----- RECORDED INFORMATION -----

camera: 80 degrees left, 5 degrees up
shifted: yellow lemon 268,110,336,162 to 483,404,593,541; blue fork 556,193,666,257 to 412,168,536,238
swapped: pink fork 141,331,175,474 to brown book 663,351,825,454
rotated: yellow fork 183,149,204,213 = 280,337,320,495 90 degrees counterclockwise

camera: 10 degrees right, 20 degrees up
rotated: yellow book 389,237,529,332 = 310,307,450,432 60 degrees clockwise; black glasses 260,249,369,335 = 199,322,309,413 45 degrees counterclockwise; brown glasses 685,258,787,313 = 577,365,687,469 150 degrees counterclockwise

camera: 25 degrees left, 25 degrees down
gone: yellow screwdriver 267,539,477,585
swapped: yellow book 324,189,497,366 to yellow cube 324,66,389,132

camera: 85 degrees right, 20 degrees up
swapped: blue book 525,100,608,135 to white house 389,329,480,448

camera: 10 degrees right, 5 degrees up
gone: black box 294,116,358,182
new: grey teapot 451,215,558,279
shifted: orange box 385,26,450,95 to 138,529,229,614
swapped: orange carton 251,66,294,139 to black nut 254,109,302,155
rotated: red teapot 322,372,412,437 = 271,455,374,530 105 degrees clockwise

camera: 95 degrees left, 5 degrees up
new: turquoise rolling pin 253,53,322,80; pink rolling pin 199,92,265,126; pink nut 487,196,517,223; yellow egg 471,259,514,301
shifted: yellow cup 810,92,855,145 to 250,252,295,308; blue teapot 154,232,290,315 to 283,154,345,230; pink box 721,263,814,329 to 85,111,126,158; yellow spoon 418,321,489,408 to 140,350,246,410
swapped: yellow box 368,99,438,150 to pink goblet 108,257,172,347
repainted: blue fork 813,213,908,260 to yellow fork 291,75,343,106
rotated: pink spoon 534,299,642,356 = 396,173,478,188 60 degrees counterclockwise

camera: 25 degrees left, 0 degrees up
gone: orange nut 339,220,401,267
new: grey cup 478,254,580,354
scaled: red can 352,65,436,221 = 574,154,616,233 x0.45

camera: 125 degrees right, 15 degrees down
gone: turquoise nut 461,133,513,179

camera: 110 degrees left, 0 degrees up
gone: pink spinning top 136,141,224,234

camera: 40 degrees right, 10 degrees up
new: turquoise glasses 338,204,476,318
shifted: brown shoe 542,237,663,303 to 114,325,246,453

-----

WORK ITEM: Could you set down, exactly as written, the lines above between the one holding "shifted: yellow lemon" and the one holding "swapped: pink fork", inclusive, and nothing more?

EXPECTED OUTPUT:
shifted: yellow lemon 268,110,336,162 to 483,404,593,541; blue fork 556,193,666,257 to 412,168,536,238
swapped: pink fork 141,331,175,474 to brown book 663,351,825,454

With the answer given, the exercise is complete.